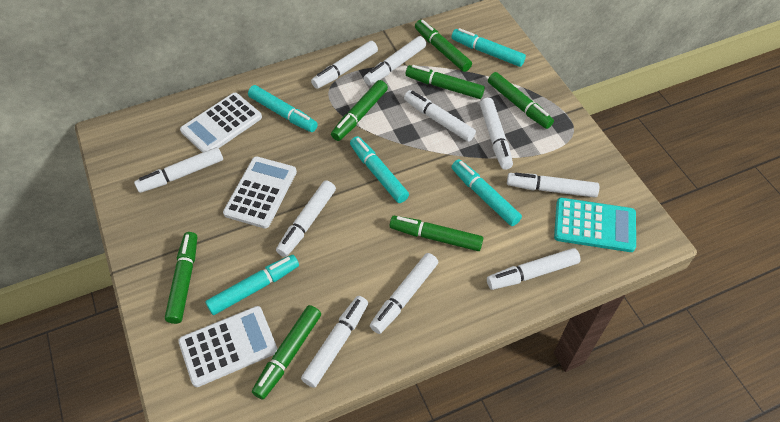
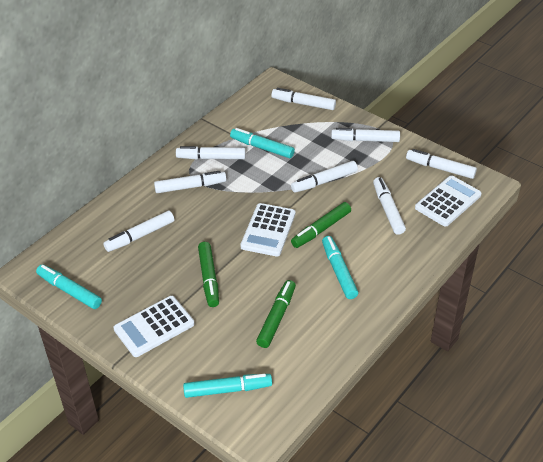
green marker: 7 -> 3
turquoise calculator: 1 -> 0
turquoise marker: 5 -> 4
white marker: 10 -> 8

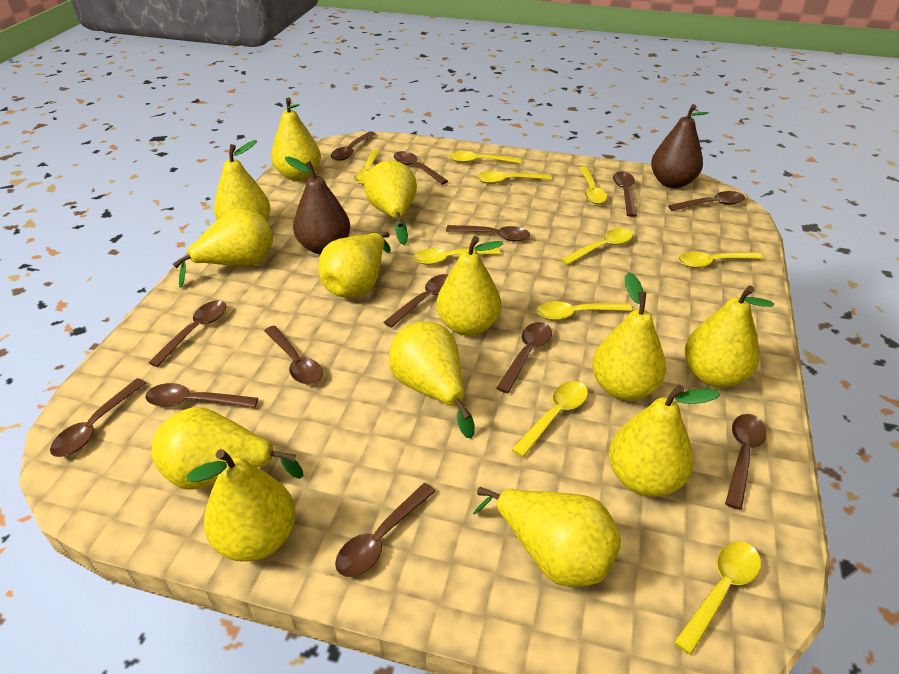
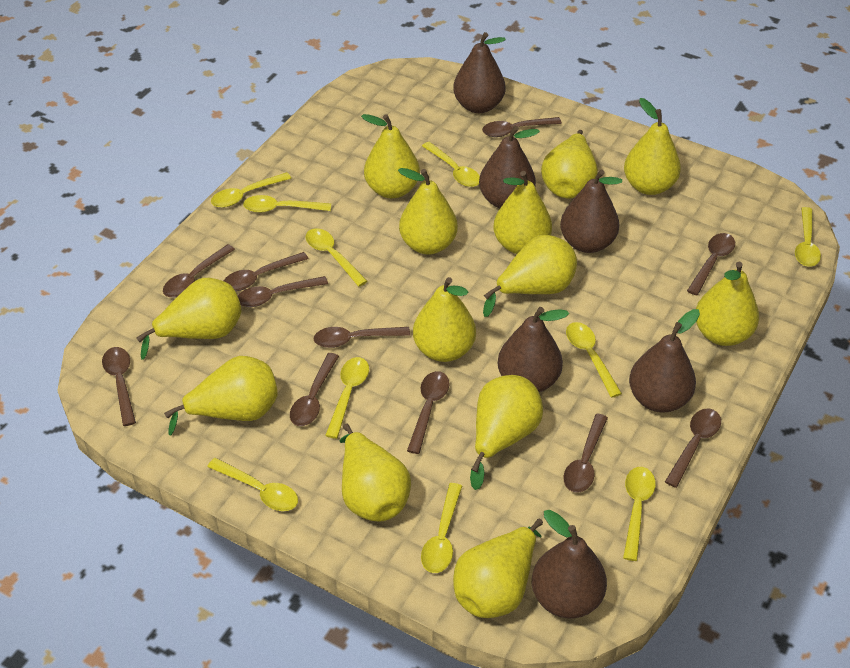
brown pear: 2 -> 6
brown spoon: 13 -> 11

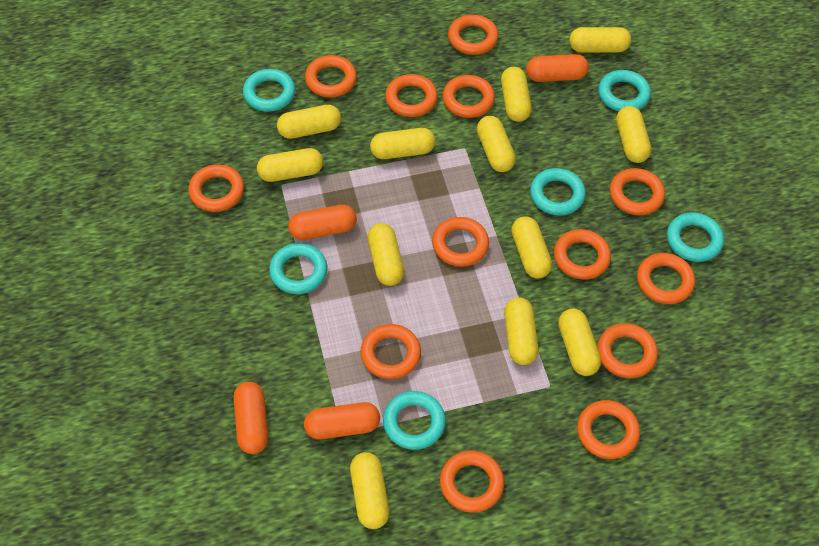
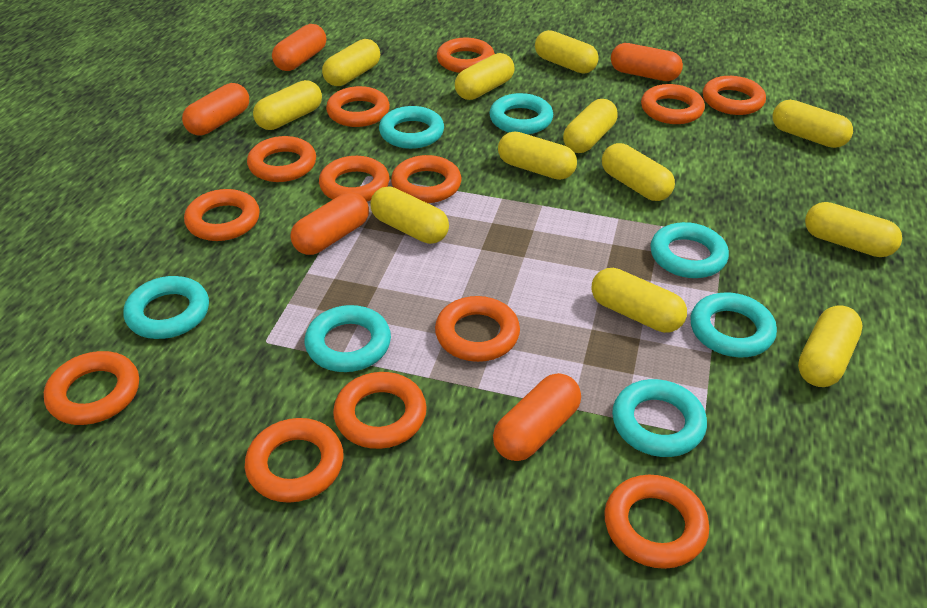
orange capsule: 4 -> 5
turquoise ring: 6 -> 7

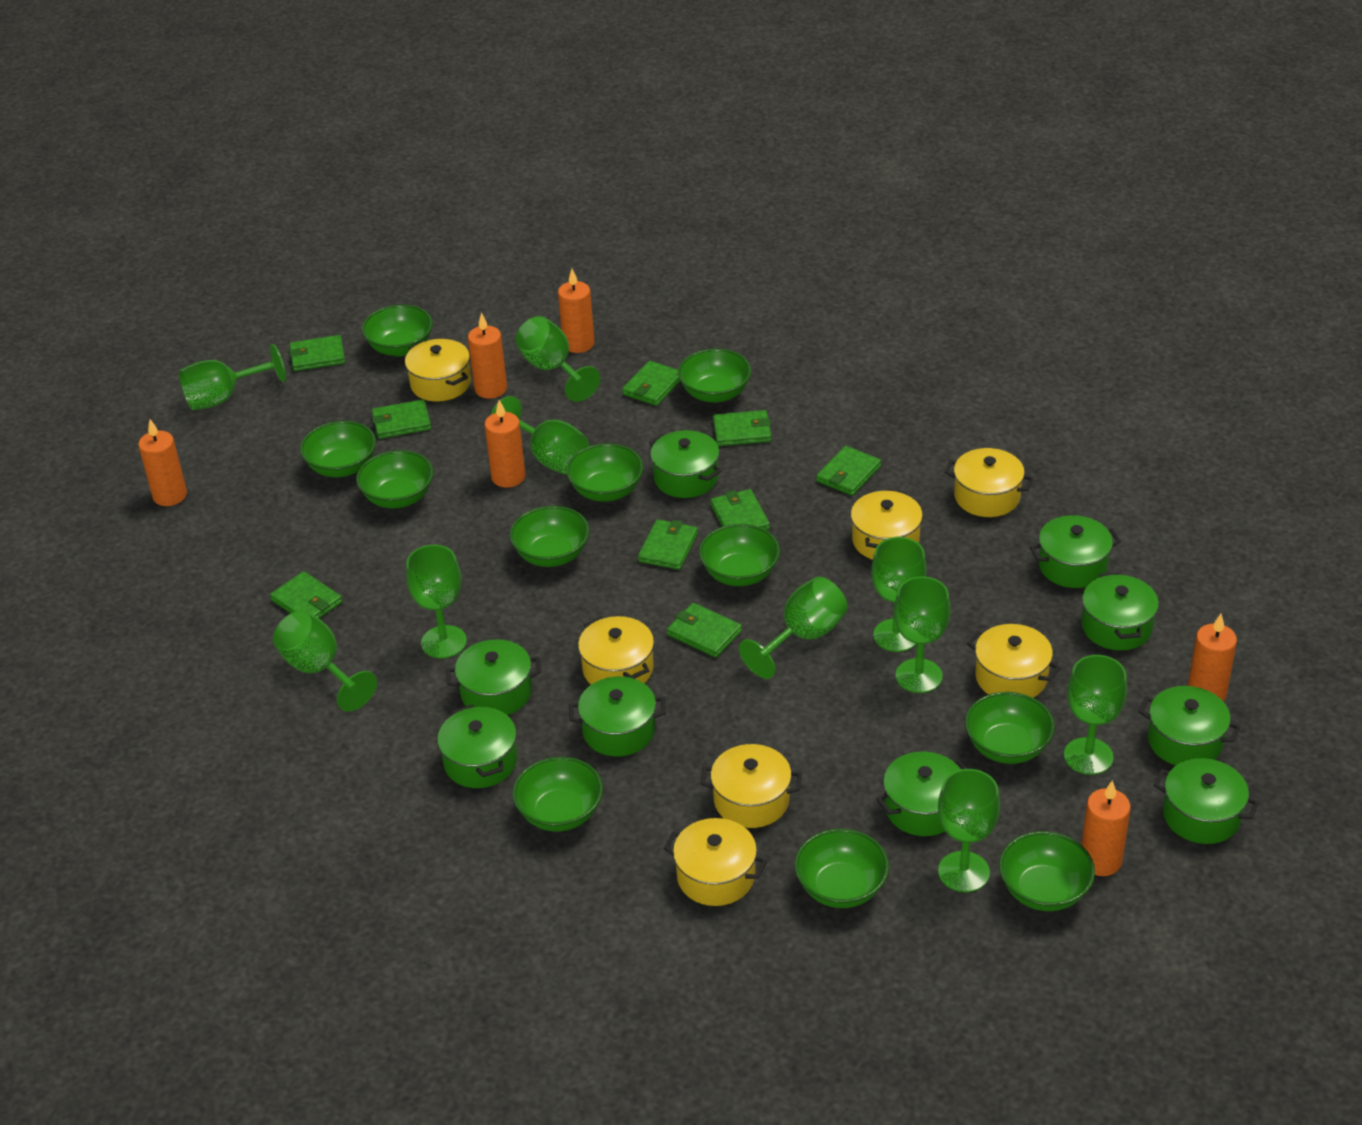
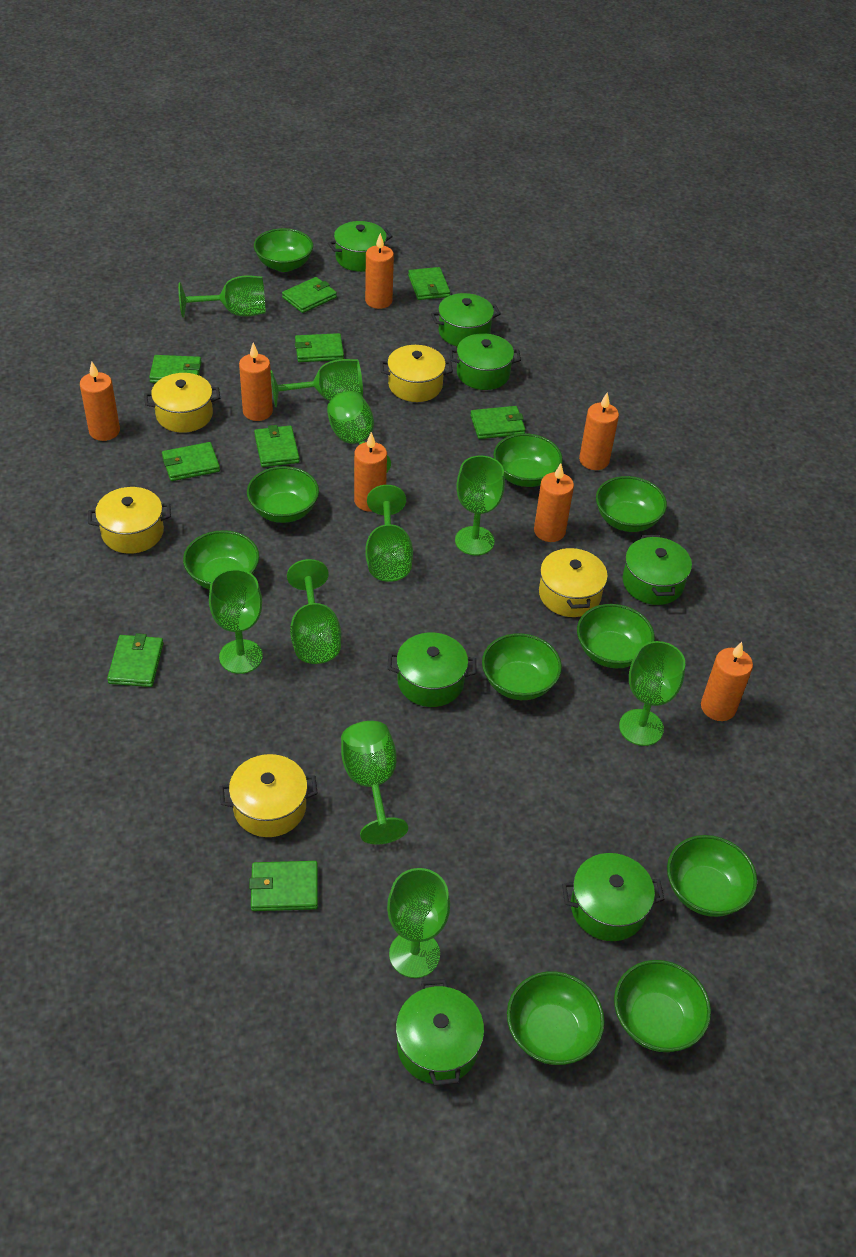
green bowl: 11 -> 10
green pot: 9 -> 7
orange candle: 6 -> 7
yellow pot: 7 -> 5

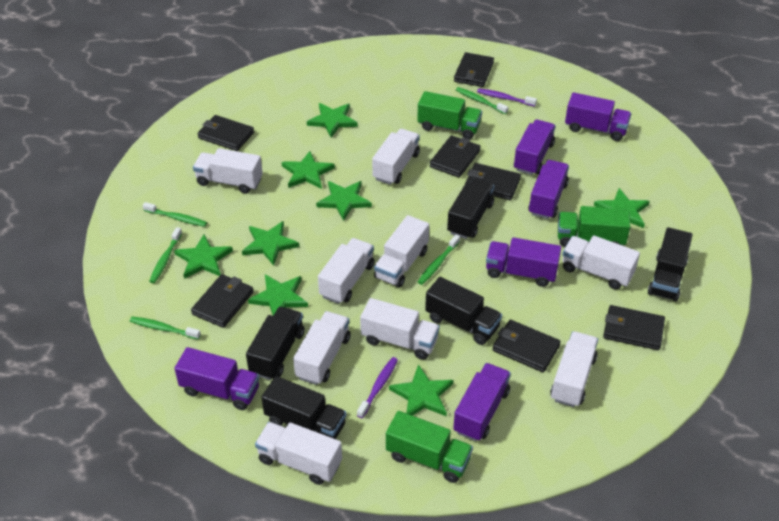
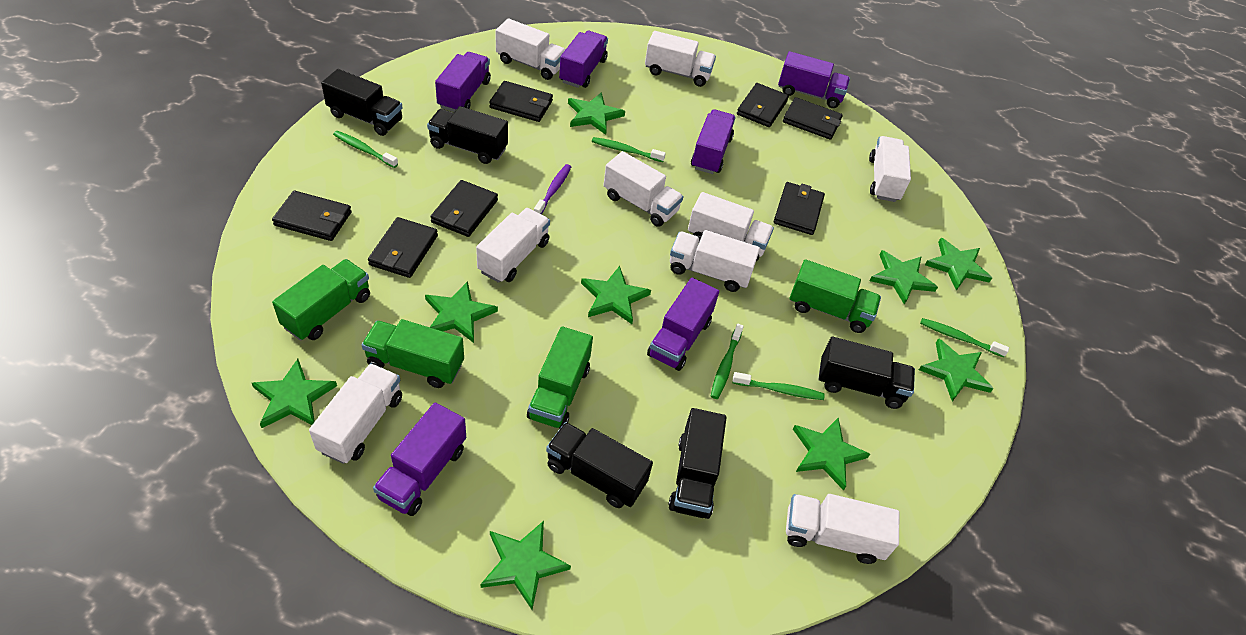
green star: 8 -> 9
green truck: 3 -> 4
purple toothbrush: 2 -> 1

Prompt: Print the data exactly as written, dropping any images it holds.

Answer section:
green marker: 7 -> 3
turquoise calculator: 1 -> 0
turquoise marker: 5 -> 4
white marker: 10 -> 8

brown pear: 2 -> 6
brown spoon: 13 -> 11

orange capsule: 4 -> 5
turquoise ring: 6 -> 7

green bowl: 11 -> 10
green pot: 9 -> 7
orange candle: 6 -> 7
yellow pot: 7 -> 5

green star: 8 -> 9
green truck: 3 -> 4
purple toothbrush: 2 -> 1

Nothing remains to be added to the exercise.